● **TASK GOAL**
Could the listing below be reproduced exactly, minus its pictures?

*** TASK INPUT ***

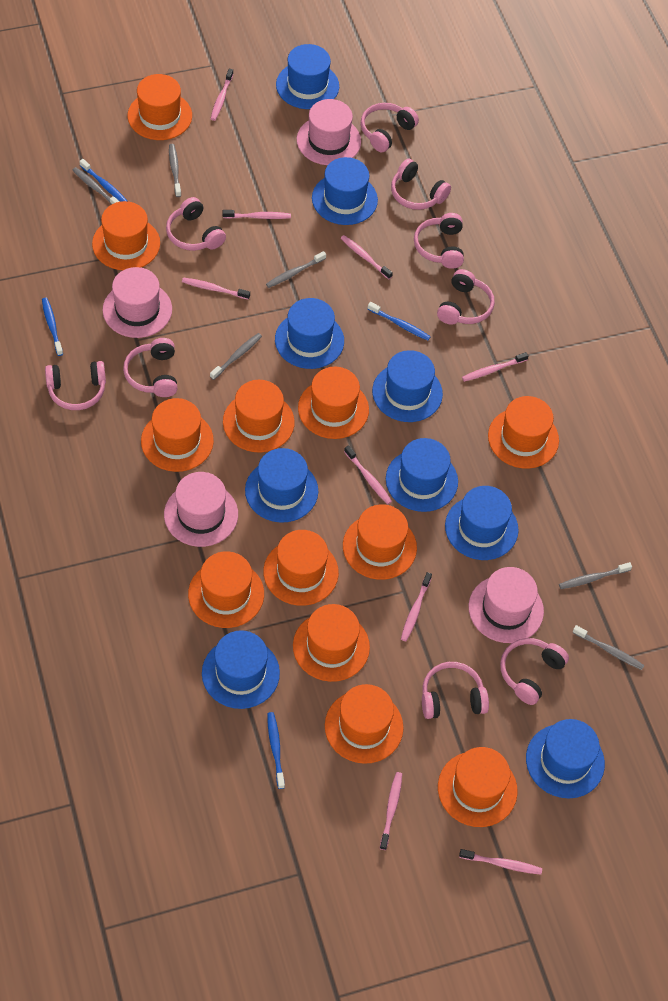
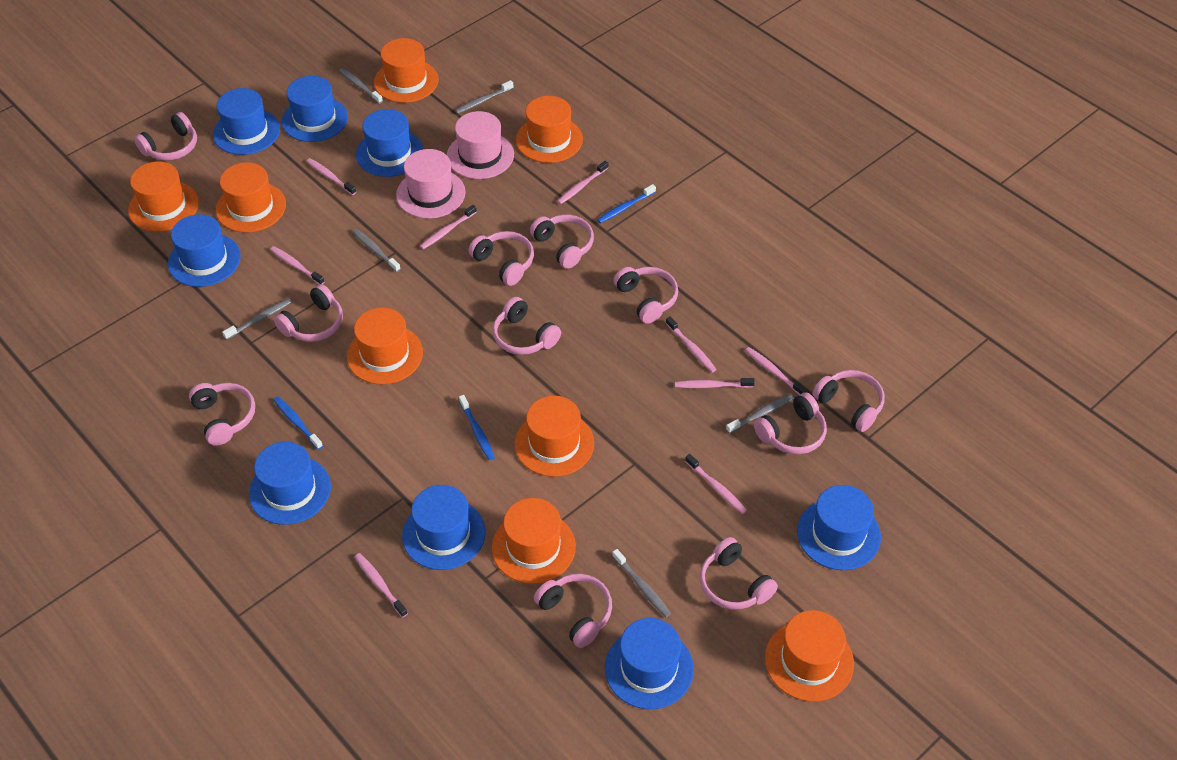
blue hat: 9 -> 8
blue toothbrush: 4 -> 3
orange hat: 12 -> 8
pink hat: 4 -> 2
pink headphones: 9 -> 11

*** End of TASK INPUT ***

● **TASK ANSWER**
blue hat: 9 -> 8
blue toothbrush: 4 -> 3
orange hat: 12 -> 8
pink hat: 4 -> 2
pink headphones: 9 -> 11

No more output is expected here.